• Work to complete: Please count the lines in the data below that contain the string "kern", matching case exactly, and give only that number.
^^^^
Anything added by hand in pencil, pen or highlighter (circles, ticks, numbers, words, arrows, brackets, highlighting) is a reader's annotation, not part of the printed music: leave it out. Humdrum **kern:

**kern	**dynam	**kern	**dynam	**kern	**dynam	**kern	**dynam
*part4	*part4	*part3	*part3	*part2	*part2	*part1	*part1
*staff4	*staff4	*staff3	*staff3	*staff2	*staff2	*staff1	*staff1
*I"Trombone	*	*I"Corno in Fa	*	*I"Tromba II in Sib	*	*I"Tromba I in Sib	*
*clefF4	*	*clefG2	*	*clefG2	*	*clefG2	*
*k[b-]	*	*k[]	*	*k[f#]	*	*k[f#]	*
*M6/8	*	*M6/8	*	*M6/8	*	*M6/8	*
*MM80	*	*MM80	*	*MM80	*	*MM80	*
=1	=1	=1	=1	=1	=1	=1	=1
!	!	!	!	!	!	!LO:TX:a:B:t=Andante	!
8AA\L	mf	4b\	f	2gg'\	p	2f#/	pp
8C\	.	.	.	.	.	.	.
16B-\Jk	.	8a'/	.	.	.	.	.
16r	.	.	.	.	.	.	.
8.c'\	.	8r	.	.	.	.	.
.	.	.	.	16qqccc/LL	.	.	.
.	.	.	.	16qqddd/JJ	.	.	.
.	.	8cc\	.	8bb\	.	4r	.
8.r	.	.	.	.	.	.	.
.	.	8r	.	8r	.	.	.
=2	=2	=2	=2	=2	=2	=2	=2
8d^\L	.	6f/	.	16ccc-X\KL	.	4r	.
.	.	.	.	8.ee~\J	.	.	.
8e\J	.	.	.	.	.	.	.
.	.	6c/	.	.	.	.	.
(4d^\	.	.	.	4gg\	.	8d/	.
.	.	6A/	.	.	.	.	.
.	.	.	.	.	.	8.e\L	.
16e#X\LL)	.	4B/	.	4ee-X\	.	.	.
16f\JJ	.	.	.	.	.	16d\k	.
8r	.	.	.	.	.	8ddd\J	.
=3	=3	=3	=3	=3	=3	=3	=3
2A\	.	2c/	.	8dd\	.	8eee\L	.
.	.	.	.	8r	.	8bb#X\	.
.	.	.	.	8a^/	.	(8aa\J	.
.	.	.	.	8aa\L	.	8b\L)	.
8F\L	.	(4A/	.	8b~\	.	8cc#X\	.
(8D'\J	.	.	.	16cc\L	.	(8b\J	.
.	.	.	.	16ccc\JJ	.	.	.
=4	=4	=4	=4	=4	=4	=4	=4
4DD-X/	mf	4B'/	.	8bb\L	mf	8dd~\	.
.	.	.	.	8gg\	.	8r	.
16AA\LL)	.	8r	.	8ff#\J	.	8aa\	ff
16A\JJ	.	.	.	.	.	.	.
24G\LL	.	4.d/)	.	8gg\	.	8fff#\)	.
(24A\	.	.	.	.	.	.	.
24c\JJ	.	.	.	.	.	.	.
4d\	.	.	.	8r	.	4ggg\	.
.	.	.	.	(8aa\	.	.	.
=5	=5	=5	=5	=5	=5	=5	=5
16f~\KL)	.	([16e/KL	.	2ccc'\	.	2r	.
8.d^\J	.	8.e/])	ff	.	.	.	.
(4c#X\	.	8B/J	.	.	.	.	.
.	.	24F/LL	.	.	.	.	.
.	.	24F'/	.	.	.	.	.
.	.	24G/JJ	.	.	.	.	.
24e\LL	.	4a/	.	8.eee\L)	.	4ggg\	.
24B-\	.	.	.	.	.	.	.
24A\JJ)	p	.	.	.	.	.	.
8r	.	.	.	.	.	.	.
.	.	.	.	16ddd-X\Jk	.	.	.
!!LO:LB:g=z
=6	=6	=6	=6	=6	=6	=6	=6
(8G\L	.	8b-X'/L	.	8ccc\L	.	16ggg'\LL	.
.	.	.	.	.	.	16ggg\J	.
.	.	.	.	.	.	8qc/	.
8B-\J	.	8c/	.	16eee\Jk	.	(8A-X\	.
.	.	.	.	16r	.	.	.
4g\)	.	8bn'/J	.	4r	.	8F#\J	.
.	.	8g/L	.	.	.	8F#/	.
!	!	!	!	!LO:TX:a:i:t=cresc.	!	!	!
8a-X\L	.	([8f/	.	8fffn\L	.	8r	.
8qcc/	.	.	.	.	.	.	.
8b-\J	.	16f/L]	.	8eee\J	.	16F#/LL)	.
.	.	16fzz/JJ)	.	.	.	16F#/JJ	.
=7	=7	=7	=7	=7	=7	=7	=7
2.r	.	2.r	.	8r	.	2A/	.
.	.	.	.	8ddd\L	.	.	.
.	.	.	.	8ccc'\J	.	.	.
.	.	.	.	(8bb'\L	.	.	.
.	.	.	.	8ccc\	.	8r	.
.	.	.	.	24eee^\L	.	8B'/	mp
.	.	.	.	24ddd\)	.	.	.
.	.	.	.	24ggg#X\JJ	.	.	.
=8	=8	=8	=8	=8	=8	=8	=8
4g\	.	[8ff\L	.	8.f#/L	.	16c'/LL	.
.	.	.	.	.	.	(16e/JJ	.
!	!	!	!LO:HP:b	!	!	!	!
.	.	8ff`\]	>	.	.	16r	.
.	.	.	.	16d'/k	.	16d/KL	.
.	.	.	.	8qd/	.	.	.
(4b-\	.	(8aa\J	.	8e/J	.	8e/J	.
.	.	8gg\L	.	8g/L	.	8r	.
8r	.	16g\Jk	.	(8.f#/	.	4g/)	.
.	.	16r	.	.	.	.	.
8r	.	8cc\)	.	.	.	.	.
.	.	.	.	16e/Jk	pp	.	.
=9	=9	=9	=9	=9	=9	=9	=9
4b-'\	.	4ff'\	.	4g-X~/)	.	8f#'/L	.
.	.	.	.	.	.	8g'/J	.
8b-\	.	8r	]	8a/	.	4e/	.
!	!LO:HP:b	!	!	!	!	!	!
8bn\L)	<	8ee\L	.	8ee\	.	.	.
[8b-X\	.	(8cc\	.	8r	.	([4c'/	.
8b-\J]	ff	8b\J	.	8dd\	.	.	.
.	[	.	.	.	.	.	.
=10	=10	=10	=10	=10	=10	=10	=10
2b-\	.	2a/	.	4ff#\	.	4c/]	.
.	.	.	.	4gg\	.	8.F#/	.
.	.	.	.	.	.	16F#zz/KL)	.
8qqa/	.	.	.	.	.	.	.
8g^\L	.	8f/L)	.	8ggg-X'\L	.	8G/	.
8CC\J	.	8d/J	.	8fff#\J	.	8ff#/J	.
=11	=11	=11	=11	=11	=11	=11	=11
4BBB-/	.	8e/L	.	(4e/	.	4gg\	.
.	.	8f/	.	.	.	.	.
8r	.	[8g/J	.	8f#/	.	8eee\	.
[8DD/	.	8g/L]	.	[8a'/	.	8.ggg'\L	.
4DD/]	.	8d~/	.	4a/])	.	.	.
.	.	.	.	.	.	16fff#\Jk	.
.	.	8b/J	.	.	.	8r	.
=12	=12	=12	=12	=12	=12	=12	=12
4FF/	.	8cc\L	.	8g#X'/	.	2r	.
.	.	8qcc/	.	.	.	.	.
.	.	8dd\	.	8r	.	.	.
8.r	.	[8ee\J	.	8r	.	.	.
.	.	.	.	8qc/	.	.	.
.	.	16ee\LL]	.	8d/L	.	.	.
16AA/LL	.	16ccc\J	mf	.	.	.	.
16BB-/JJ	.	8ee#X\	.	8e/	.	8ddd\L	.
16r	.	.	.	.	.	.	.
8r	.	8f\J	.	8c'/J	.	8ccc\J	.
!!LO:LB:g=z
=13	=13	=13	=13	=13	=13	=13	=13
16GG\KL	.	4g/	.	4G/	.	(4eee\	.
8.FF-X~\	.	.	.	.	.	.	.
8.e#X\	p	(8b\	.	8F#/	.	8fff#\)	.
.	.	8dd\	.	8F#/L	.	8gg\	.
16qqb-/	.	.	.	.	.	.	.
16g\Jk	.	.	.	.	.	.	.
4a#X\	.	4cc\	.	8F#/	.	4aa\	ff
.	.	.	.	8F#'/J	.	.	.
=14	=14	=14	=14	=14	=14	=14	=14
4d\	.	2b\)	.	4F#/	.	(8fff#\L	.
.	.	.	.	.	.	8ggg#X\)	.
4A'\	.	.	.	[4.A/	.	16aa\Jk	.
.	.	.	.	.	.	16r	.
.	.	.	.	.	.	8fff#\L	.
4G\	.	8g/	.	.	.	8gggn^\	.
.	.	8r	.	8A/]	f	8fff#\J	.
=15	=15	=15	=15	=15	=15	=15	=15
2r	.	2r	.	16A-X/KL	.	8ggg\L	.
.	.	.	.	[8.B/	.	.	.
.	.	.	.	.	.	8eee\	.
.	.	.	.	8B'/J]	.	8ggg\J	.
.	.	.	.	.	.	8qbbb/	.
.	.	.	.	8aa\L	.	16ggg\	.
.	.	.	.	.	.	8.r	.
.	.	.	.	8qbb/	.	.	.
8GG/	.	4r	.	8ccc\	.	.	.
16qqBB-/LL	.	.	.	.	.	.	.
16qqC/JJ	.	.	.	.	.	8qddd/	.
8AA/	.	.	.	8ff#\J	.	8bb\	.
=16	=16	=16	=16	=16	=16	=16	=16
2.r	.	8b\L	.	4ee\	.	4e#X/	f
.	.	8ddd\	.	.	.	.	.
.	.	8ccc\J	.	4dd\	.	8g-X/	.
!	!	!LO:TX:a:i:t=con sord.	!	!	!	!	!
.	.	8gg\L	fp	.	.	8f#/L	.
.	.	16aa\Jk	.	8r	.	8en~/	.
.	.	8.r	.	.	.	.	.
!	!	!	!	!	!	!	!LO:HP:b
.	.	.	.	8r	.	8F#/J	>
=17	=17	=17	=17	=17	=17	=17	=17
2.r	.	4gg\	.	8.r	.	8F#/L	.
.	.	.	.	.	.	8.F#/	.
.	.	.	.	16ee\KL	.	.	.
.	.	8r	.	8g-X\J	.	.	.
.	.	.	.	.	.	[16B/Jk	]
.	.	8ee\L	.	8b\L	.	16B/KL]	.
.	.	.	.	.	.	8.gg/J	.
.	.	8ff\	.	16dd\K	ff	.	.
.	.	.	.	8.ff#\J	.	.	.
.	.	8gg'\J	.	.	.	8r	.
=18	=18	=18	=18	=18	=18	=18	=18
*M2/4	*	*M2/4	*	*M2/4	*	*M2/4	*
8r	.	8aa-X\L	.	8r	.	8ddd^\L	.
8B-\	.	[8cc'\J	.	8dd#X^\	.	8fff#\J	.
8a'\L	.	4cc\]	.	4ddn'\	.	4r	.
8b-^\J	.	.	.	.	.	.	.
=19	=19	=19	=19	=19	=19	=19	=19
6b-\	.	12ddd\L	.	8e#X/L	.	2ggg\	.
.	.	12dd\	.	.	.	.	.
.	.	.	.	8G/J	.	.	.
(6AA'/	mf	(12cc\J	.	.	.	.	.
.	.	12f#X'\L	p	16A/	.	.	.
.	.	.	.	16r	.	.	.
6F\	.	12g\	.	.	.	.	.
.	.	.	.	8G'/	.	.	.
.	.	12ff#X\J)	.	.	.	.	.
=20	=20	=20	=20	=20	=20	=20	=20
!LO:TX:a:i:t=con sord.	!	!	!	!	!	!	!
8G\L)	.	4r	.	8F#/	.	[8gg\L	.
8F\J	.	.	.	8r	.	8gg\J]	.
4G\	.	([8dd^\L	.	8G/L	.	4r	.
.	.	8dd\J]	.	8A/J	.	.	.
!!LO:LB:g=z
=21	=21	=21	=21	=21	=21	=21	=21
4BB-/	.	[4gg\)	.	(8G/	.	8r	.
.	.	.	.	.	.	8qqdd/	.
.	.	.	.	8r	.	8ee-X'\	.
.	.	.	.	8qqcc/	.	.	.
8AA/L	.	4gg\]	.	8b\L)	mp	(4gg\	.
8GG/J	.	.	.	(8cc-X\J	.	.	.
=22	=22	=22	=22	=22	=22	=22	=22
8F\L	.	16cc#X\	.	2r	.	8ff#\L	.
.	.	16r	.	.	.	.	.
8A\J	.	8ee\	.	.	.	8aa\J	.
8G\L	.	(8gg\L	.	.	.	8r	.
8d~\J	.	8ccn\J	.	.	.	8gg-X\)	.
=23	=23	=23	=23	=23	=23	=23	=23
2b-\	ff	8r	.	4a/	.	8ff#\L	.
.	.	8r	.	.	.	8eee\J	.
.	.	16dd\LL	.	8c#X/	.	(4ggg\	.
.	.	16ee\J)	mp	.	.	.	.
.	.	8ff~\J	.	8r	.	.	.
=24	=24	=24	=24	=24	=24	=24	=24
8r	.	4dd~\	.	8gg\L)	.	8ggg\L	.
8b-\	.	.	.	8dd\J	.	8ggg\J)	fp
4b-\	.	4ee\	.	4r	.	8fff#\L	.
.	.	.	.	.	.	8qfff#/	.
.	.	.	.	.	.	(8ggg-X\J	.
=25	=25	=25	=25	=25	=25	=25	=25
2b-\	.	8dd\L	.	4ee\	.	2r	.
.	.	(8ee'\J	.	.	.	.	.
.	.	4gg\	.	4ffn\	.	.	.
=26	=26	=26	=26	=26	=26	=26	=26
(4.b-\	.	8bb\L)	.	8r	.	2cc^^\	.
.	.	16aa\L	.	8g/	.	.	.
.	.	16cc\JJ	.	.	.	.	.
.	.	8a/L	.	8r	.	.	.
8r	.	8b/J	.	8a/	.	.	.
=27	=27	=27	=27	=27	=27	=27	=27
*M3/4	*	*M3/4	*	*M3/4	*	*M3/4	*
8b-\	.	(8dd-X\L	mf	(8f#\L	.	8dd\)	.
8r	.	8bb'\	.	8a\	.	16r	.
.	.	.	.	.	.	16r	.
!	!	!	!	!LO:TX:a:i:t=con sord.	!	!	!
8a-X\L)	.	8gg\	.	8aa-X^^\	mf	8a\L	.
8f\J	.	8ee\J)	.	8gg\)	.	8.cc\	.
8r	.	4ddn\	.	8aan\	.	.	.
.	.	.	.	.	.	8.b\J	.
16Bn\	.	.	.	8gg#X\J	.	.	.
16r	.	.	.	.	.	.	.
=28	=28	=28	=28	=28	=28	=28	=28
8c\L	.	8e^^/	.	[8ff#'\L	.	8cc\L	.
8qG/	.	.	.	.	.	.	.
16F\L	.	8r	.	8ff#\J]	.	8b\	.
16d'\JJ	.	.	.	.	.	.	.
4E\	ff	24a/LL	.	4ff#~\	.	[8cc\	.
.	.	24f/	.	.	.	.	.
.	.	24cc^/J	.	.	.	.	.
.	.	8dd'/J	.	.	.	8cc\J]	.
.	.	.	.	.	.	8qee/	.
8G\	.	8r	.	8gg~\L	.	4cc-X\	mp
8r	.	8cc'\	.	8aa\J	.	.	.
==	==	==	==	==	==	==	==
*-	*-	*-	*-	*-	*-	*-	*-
^^^^
• Response for this exercise: 2